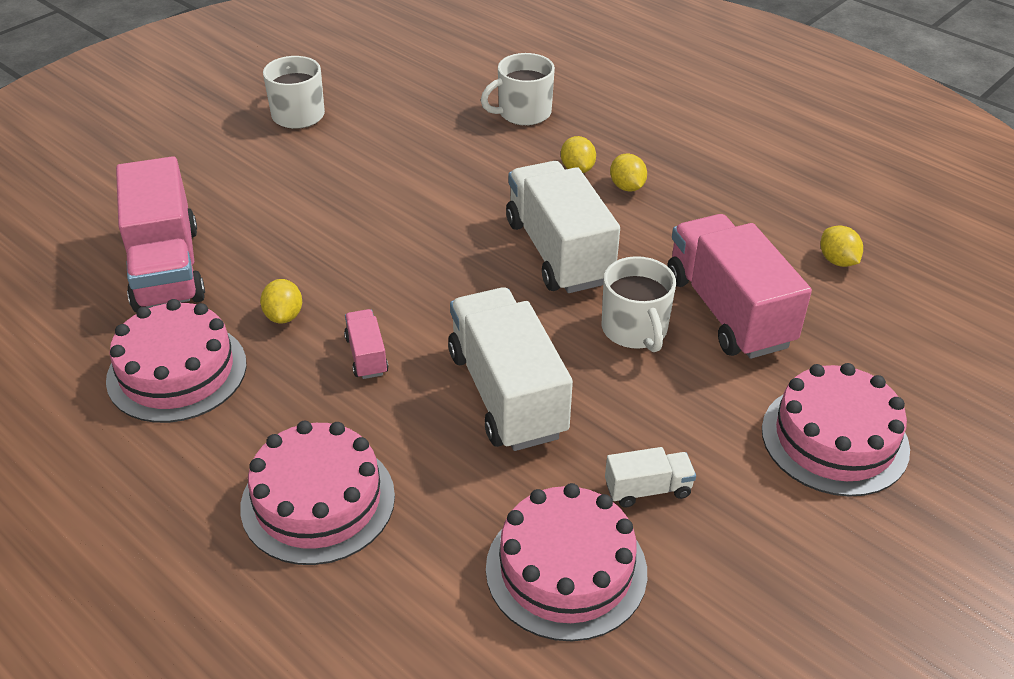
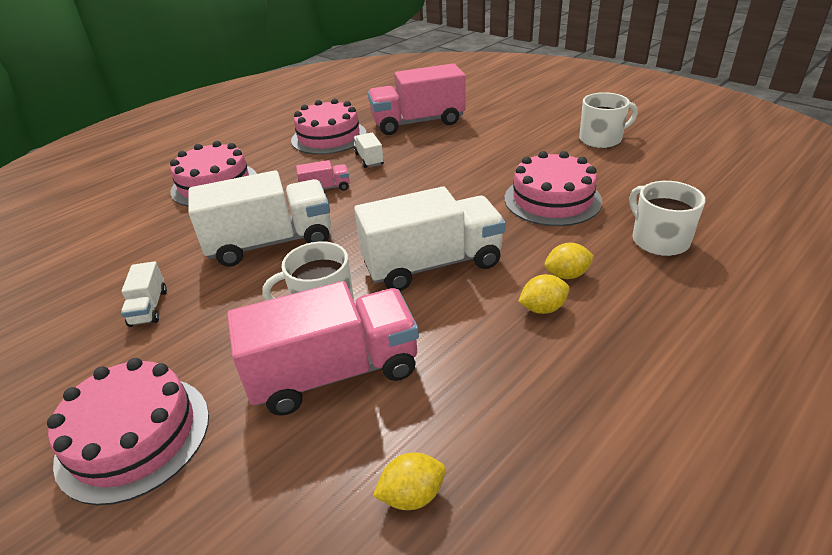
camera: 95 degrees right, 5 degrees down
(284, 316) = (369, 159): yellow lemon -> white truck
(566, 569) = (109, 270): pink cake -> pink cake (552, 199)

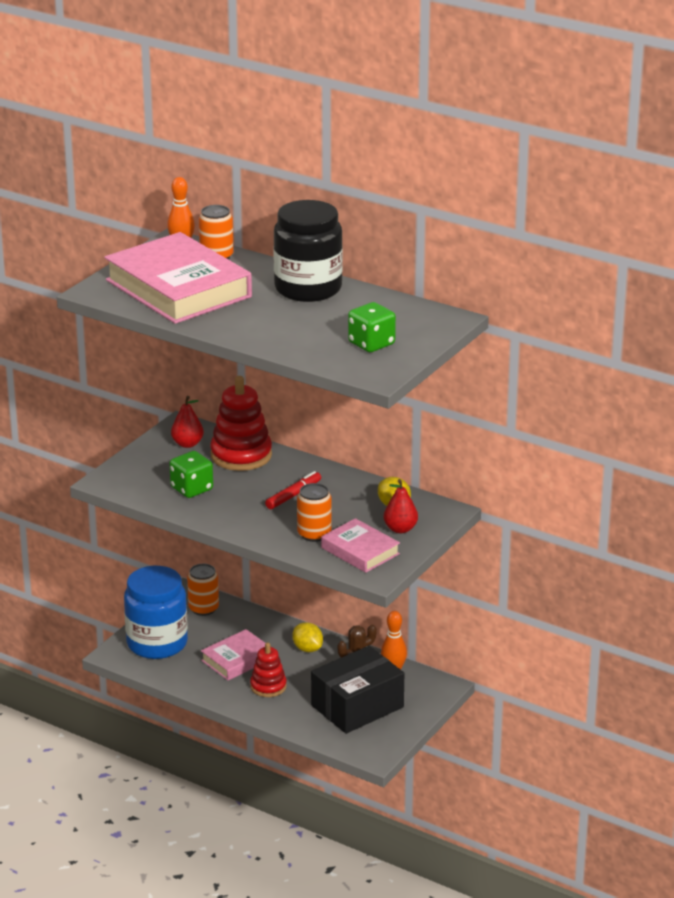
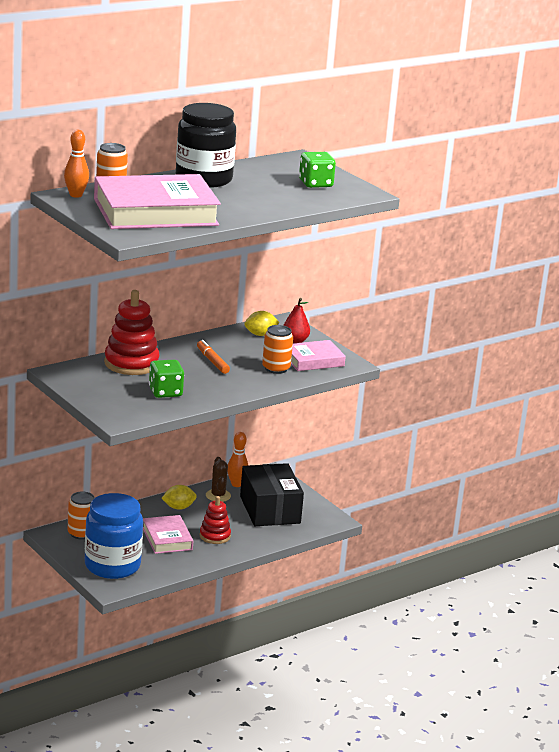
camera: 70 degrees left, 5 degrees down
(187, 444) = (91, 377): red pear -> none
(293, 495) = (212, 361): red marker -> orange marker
◇ ◇ ◇ ◇ ◇
Please repeat each record exactly and keep every picture out of the copy.

§ Exercise response:
camera: 95 degrees right, 5 degrees down
(284, 316) = (369, 159): yellow lemon -> white truck
(566, 569) = (109, 270): pink cake -> pink cake (552, 199)

camera: 70 degrees left, 5 degrees down
(187, 444) = (91, 377): red pear -> none
(293, 495) = (212, 361): red marker -> orange marker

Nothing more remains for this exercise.